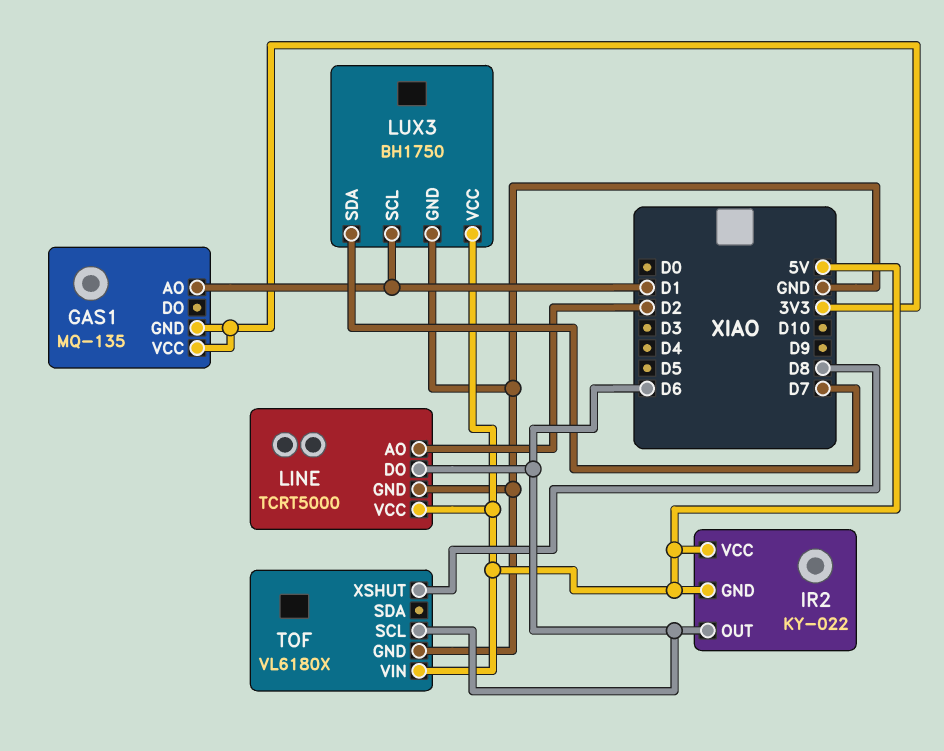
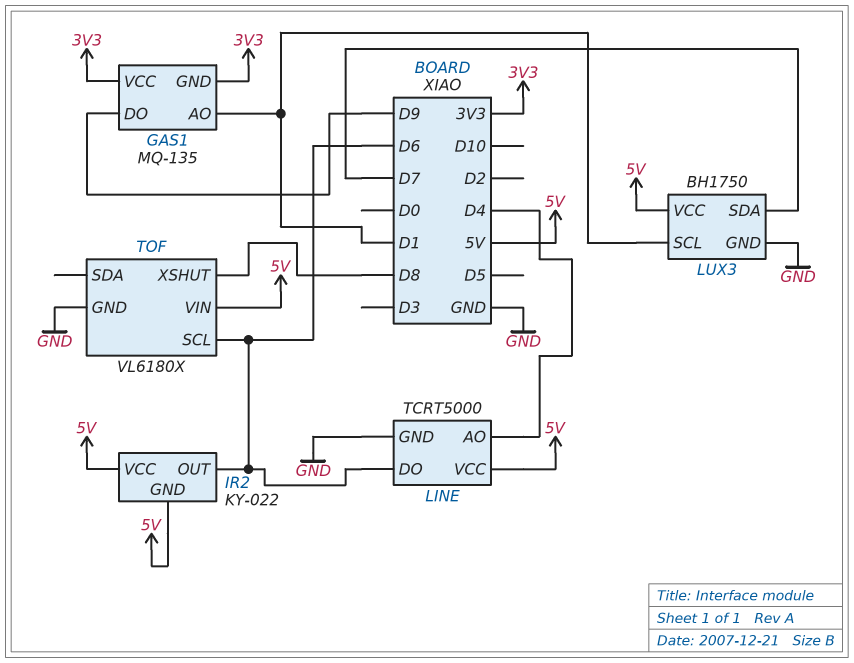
GAS1 pin DO: none -> D9
LINE pin AO: D2 -> D4

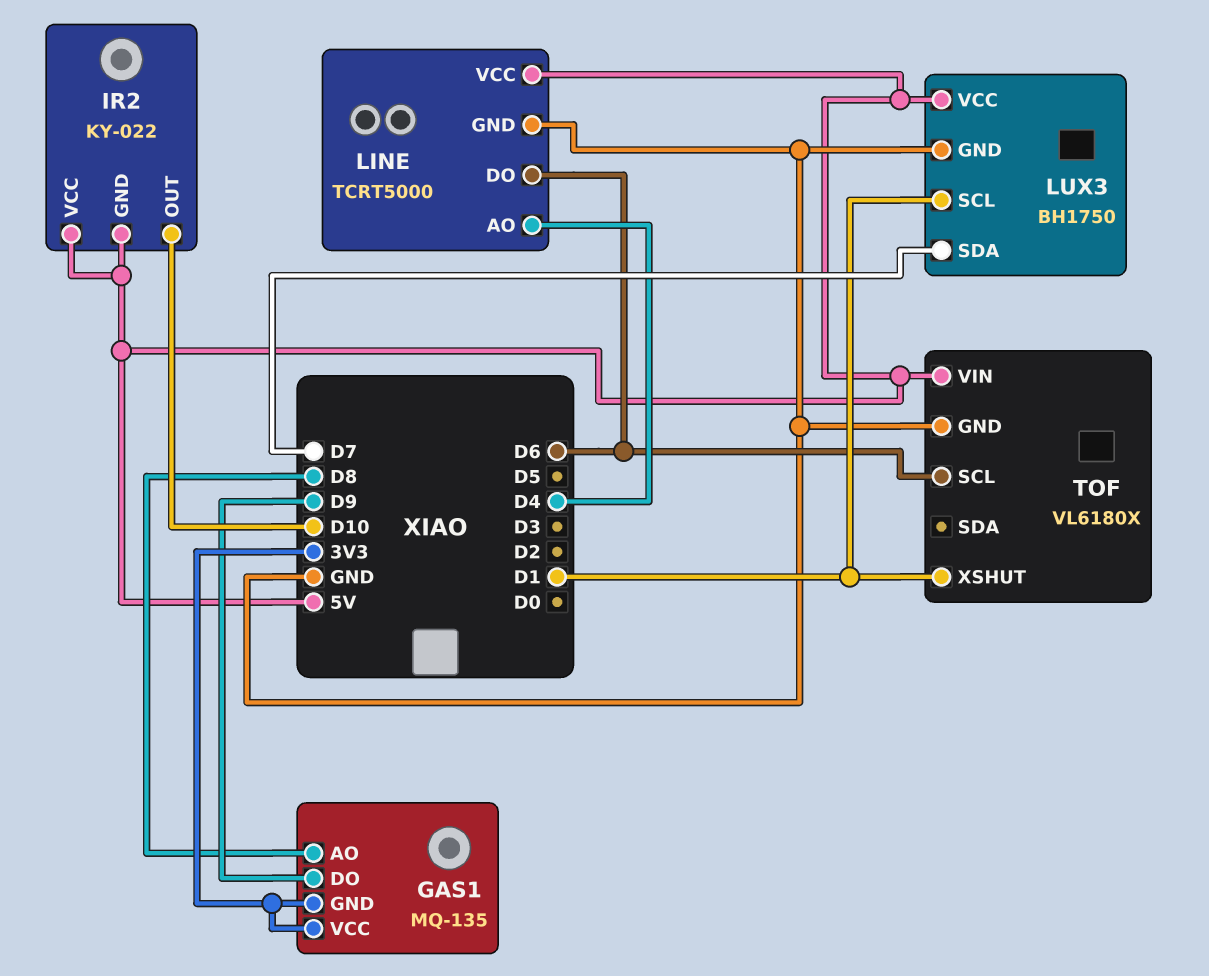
GAS1 pin AO: D1 -> D8
IR2 pin OUT: D6 -> D10
TOF pin XSHUT: D8 -> D1

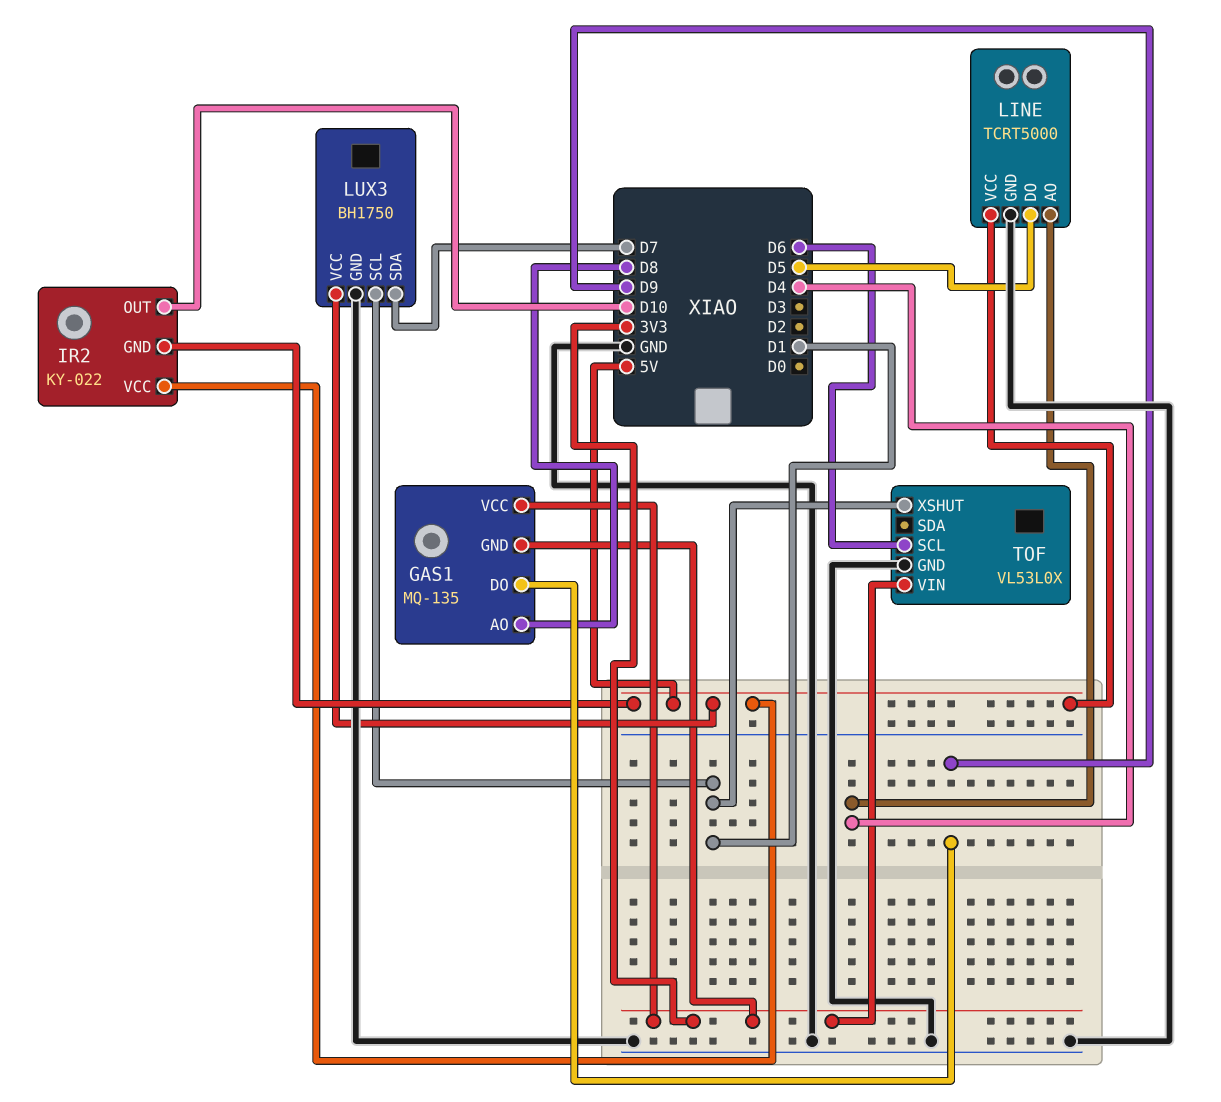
LINE pin DO: D6 -> D5
TOF: VL6180X -> VL53L0X
TOF pin VIN: 5V -> 3V3

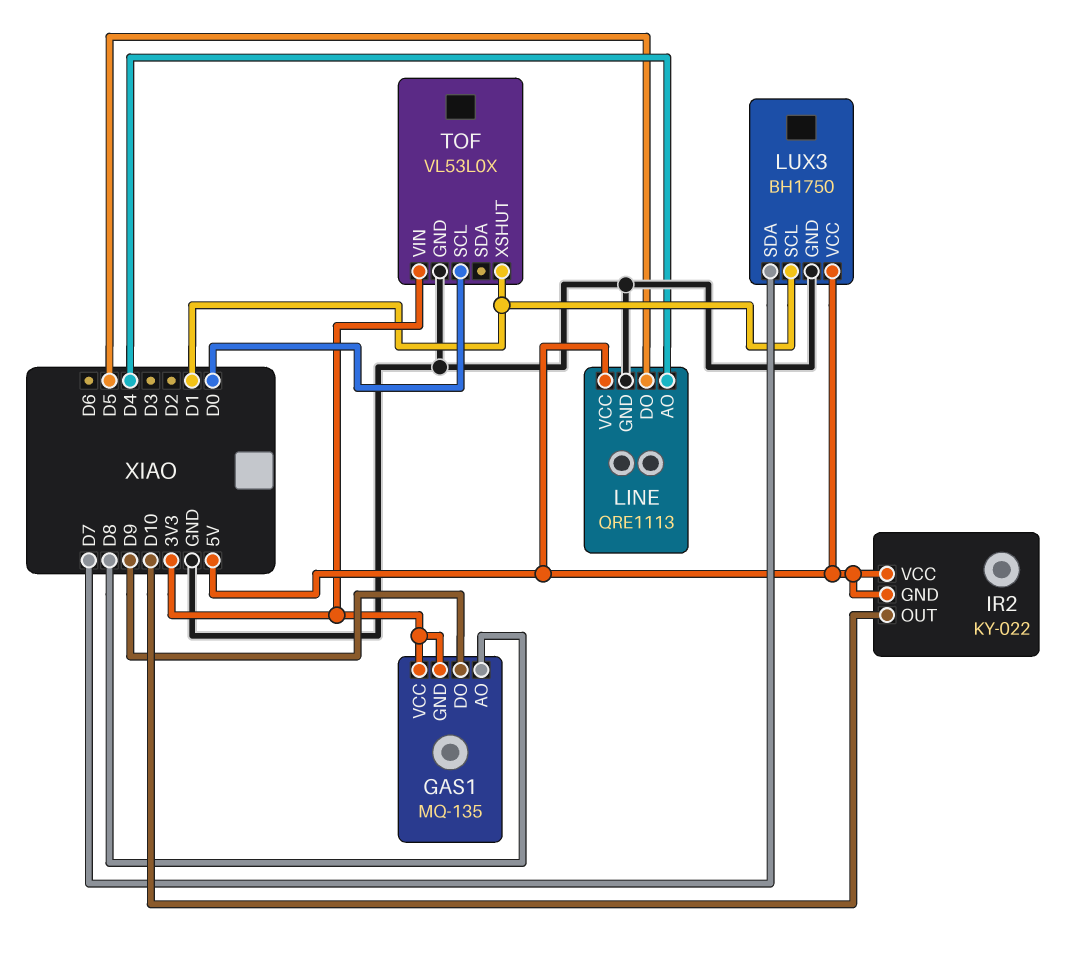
LINE: TCRT5000 -> QRE1113
TOF pin SCL: D6 -> D0

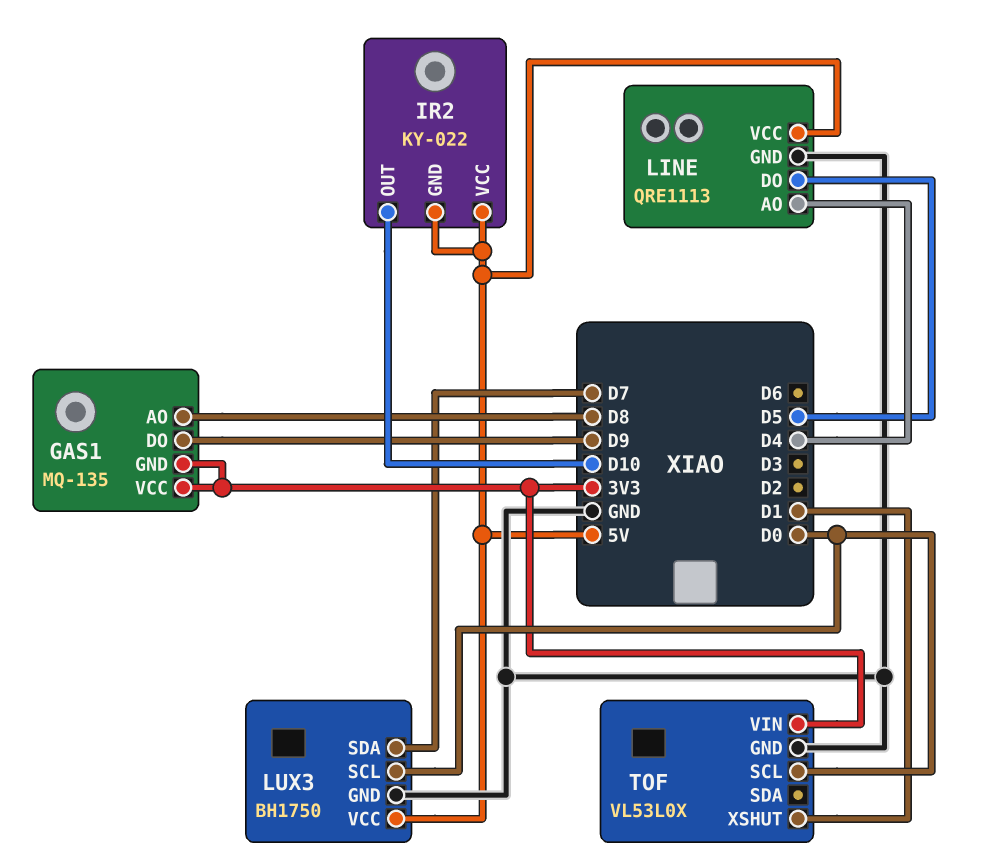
LUX3 pin SCL: D1 -> D0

::::

**TASK OBJECTIVE**
Copy out, exactly and without pictures, each line from the one containing "TOF pin XSHUT: D8 -> D1" through the final line of the entries, both ends included.

**SOLUTION TO THIS EXERCISE**
TOF pin XSHUT: D8 -> D1

LINE pin DO: D6 -> D5
TOF: VL6180X -> VL53L0X
TOF pin VIN: 5V -> 3V3

LINE: TCRT5000 -> QRE1113
TOF pin SCL: D6 -> D0

LUX3 pin SCL: D1 -> D0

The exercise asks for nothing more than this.